WORK INSTRUCTIONS » When you return the data, keep every line exactly as it is and leave out the pictures.

SUPPLIED INFORMATION »
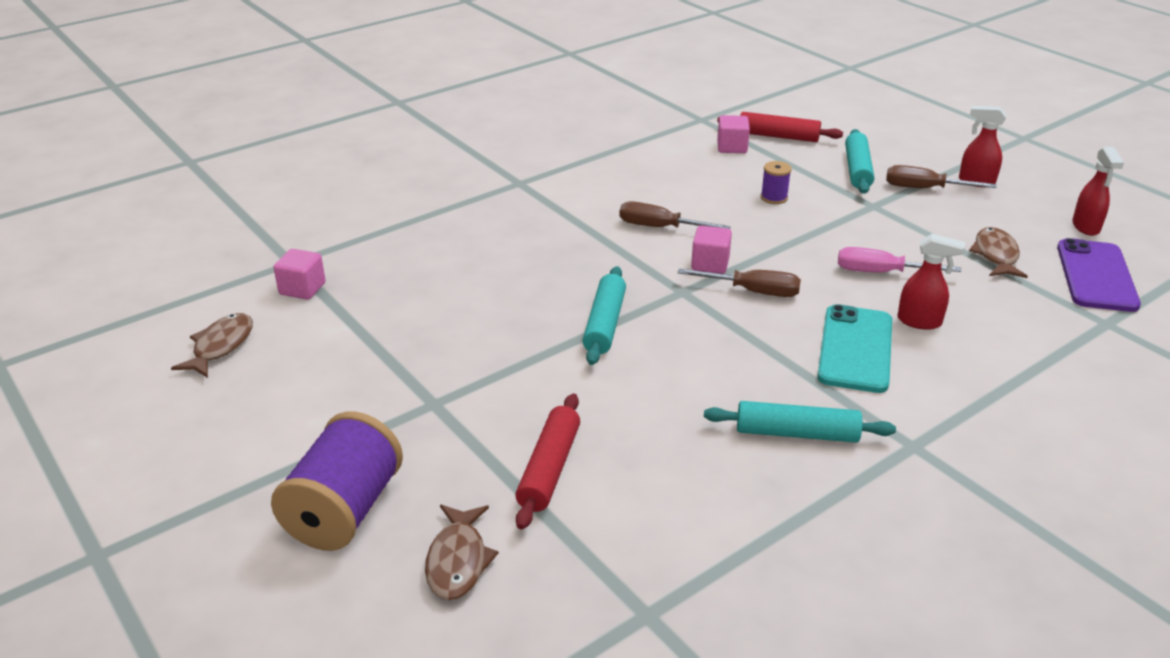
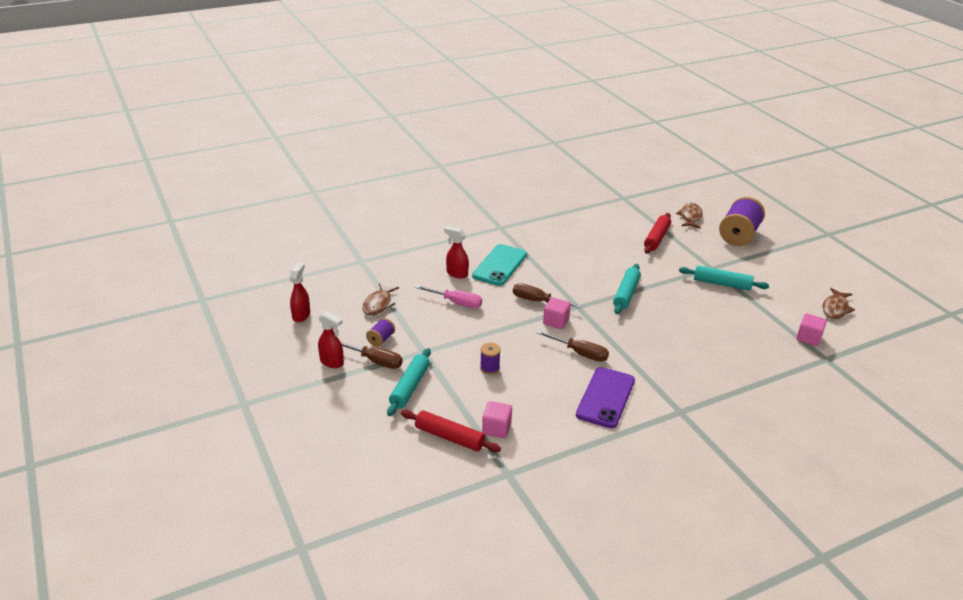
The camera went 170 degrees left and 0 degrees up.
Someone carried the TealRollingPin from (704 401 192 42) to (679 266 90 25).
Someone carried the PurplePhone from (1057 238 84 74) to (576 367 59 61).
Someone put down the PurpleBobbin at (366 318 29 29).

OUTPUT OF THE EXERCISE »
The camera went 170 degrees left and 0 degrees up.
Someone carried the TealRollingPin from (704 401 192 42) to (679 266 90 25).
Someone carried the PurplePhone from (1057 238 84 74) to (576 367 59 61).
Someone put down the PurpleBobbin at (366 318 29 29).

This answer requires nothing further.